=== Begin Enclosure ===

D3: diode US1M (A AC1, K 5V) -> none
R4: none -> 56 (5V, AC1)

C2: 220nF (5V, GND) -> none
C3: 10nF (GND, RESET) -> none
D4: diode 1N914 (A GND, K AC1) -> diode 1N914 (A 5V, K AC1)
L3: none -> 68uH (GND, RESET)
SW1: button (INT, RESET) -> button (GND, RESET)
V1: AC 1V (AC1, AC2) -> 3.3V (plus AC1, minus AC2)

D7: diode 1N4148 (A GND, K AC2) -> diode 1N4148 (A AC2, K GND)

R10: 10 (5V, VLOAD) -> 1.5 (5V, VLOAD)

=== End Enclosure ===

▶ **PROBLEM DESCRIPTION**: Reproduce, with no other lines, the one containing "D4: diode 1N914" and all lines after it through the end of the data above.

▶ **TASK RESPONSE**:
D4: diode 1N914 (A GND, K AC1) -> diode 1N914 (A 5V, K AC1)
L3: none -> 68uH (GND, RESET)
SW1: button (INT, RESET) -> button (GND, RESET)
V1: AC 1V (AC1, AC2) -> 3.3V (plus AC1, minus AC2)

D7: diode 1N4148 (A GND, K AC2) -> diode 1N4148 (A AC2, K GND)

R10: 10 (5V, VLOAD) -> 1.5 (5V, VLOAD)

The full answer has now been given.